Collection entries:
Segment Open

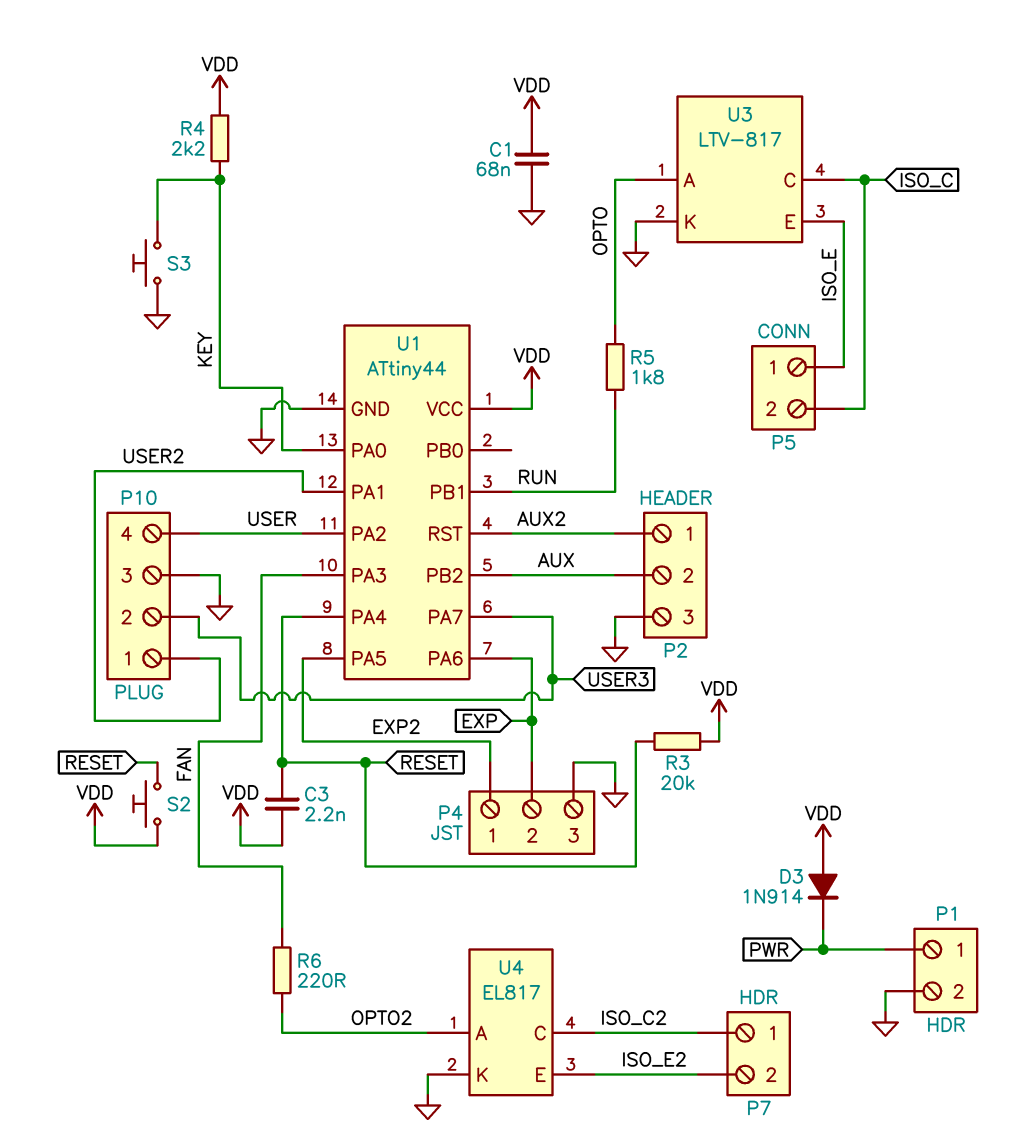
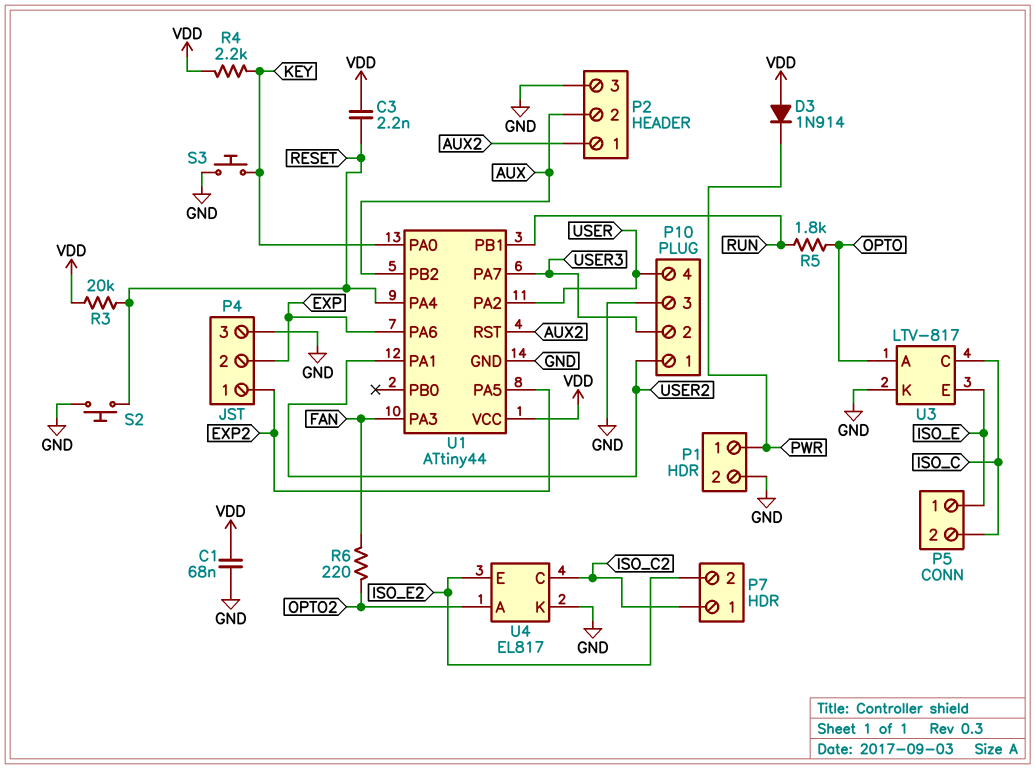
S2: button (RESET, VDD) -> button (GND, RESET)

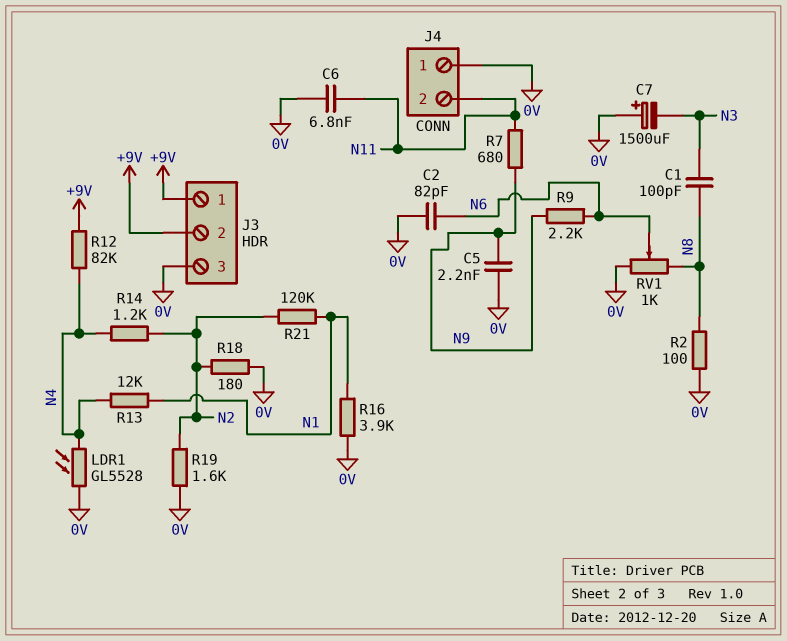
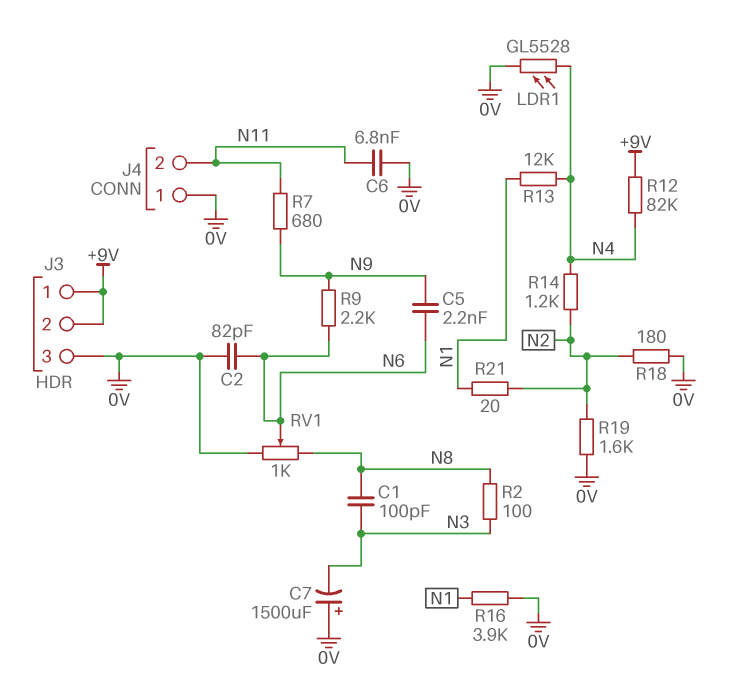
C5: 2.2nF (0V, N9) -> 2.2nF (N6, N9)
R2: 100 (0V, N8) -> 100 (N3, N8)
R21: 120k (N1, N2) -> 20 (N1, N2)

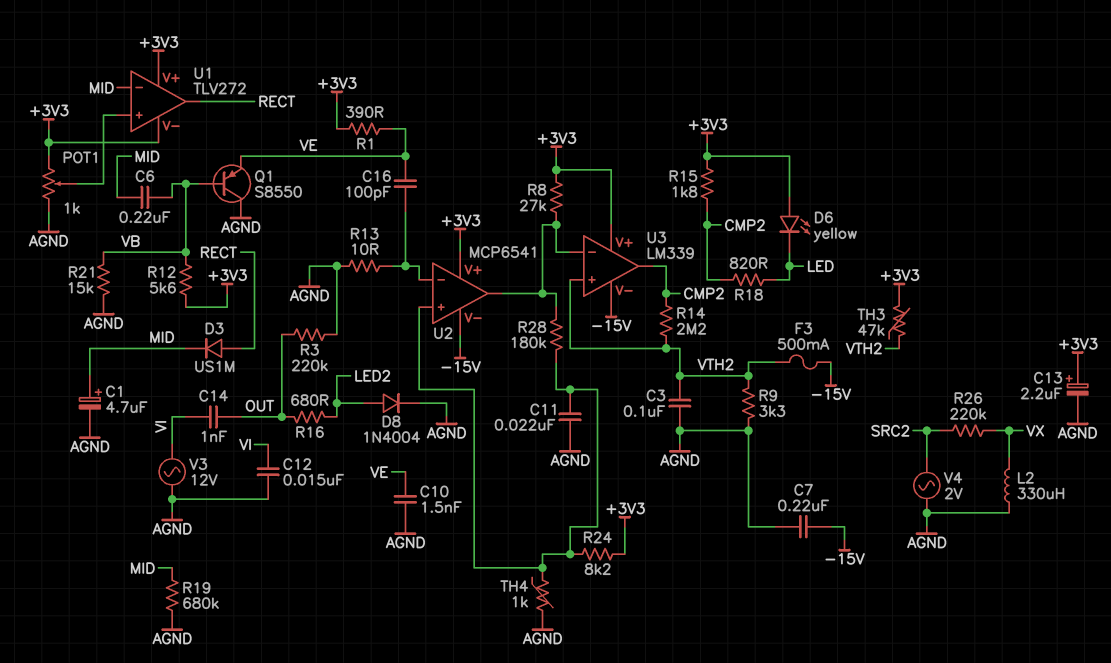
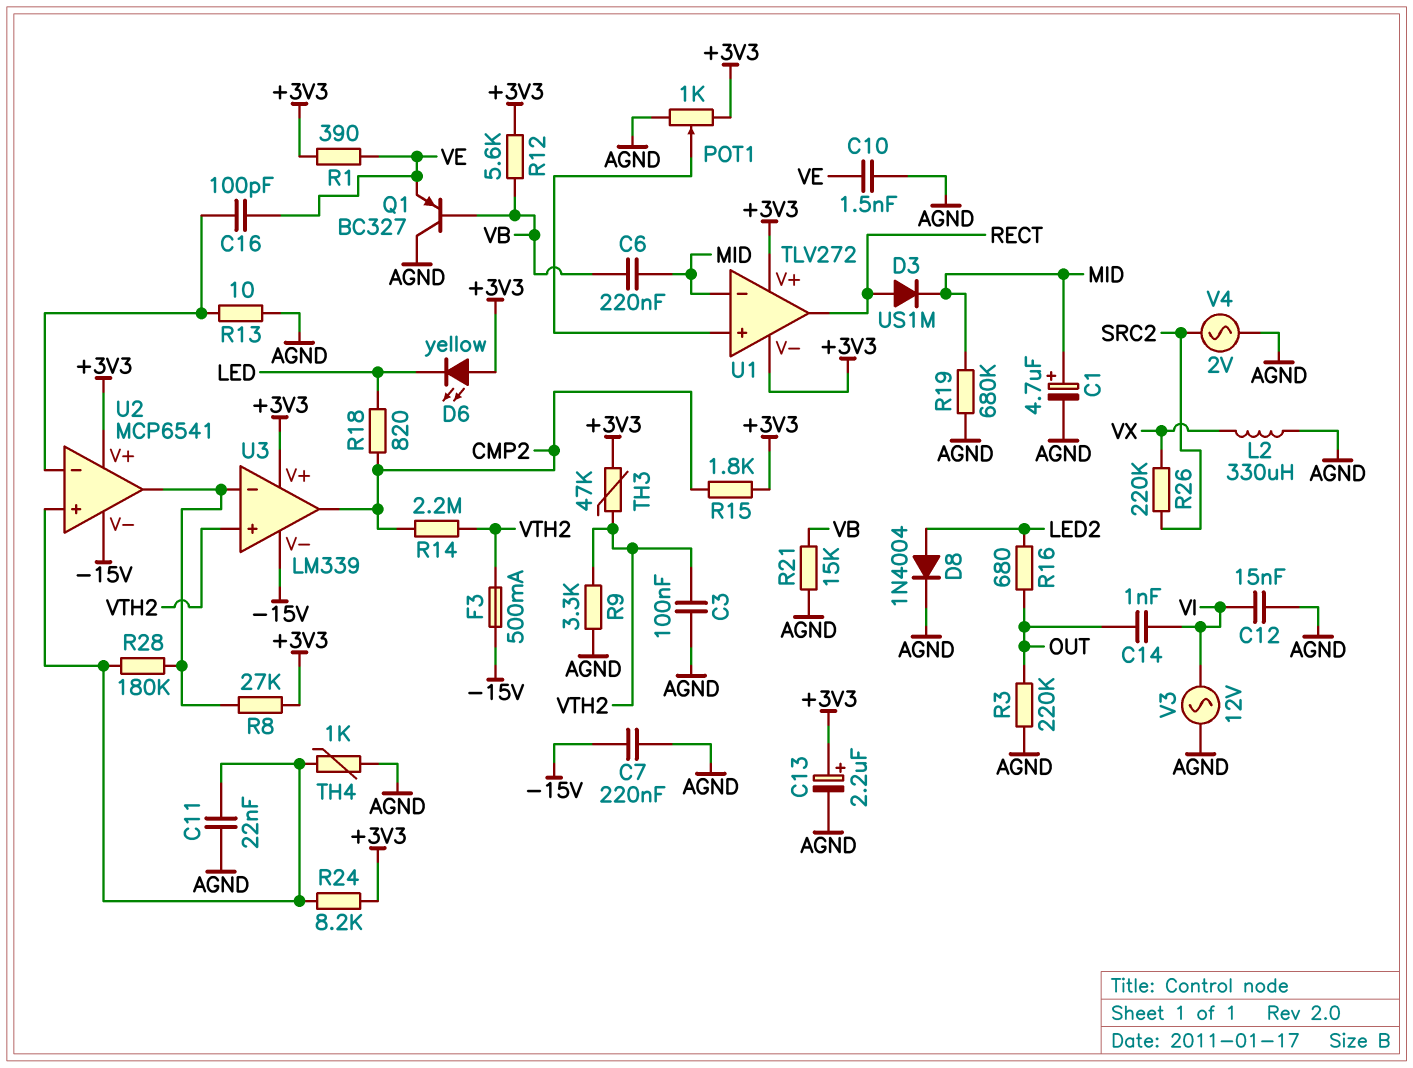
Q1: PNP S8550 (B VB, C AGND, E VE) -> PNP BC327 (B VB, C AGND, E VE)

Segment Closed

## Exercise instructions
Copy all the entries above exactly as they stand, except for the pictures.

## Result for this exercise
S2: button (RESET, VDD) -> button (GND, RESET)

C5: 2.2nF (0V, N9) -> 2.2nF (N6, N9)
R2: 100 (0V, N8) -> 100 (N3, N8)
R21: 120k (N1, N2) -> 20 (N1, N2)

Q1: PNP S8550 (B VB, C AGND, E VE) -> PNP BC327 (B VB, C AGND, E VE)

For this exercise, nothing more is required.